The input:
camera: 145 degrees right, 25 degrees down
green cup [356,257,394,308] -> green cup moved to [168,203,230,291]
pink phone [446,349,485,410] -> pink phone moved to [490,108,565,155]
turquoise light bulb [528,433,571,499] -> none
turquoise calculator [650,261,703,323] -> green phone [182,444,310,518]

* * *

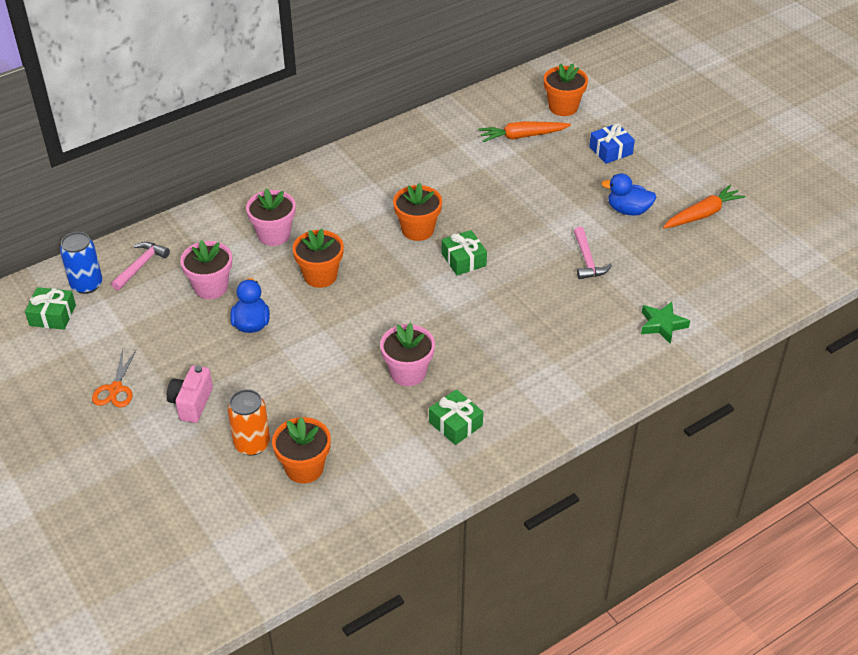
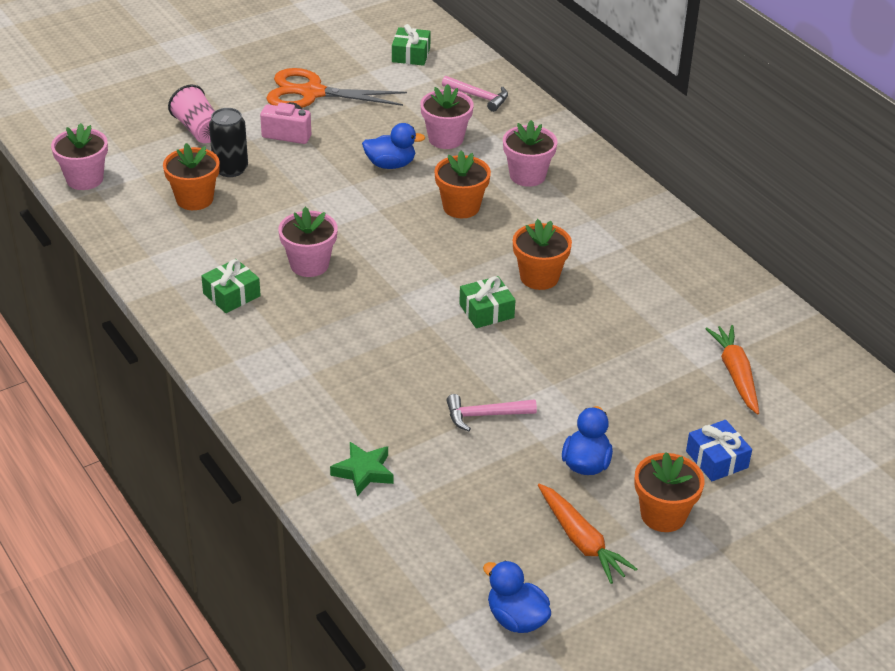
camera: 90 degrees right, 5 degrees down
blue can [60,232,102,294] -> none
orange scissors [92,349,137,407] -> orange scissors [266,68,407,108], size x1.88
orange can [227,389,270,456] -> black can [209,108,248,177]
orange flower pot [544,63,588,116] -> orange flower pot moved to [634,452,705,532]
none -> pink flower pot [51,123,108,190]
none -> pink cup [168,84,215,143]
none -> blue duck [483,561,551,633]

...

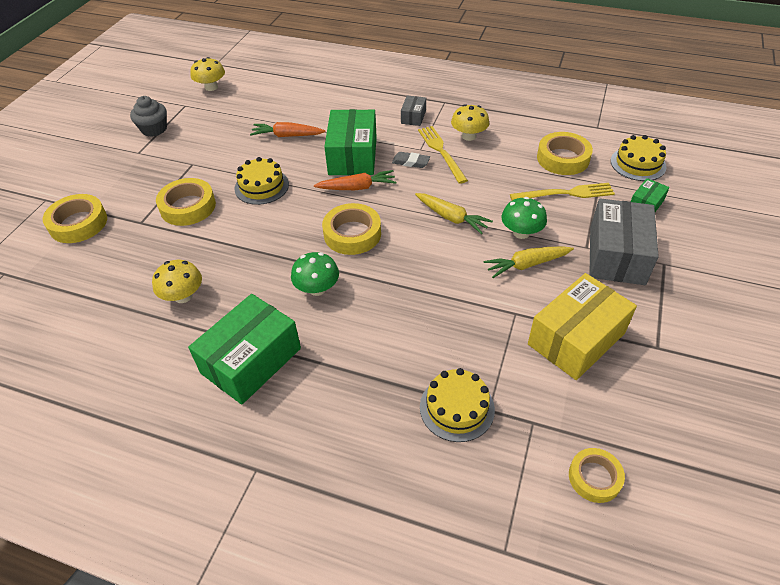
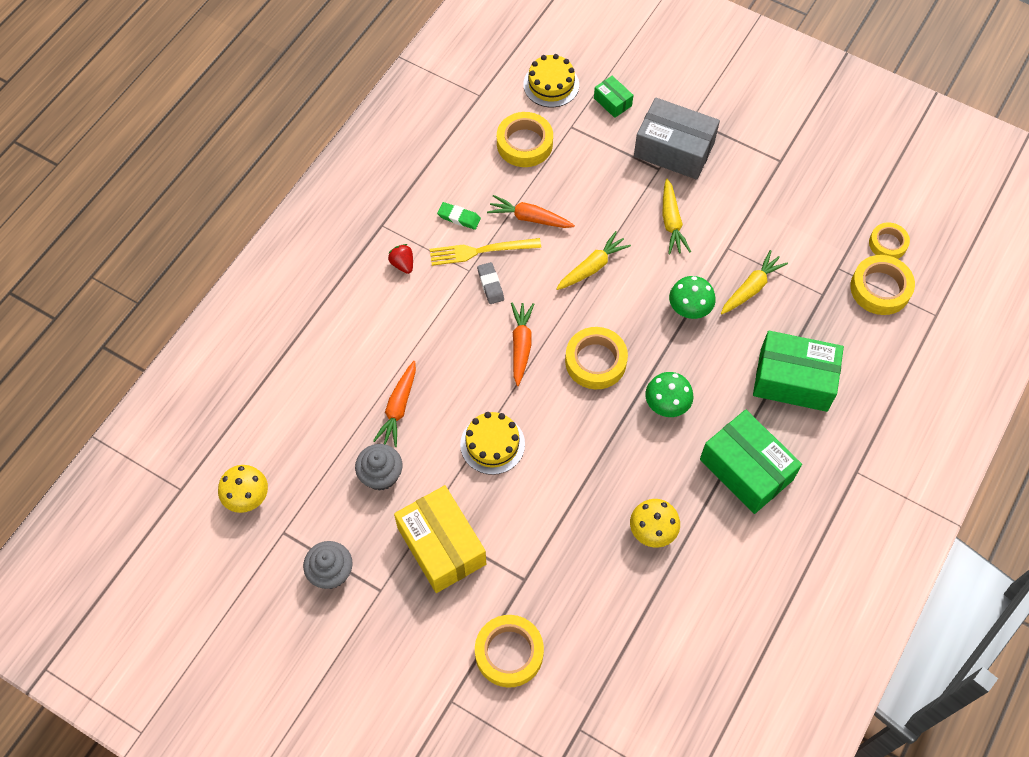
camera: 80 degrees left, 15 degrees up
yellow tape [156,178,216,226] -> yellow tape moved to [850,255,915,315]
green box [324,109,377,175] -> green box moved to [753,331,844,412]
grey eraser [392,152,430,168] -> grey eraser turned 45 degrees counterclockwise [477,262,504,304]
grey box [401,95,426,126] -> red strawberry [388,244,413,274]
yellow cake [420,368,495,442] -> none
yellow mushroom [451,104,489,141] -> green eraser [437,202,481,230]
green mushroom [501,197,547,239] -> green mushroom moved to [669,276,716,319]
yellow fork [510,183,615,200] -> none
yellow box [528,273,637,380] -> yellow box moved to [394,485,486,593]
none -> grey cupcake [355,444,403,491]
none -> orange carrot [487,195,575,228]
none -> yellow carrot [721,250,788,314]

Task statement:
Reply with nothing but the number of lines in the listing that include "phone".

Solution:
2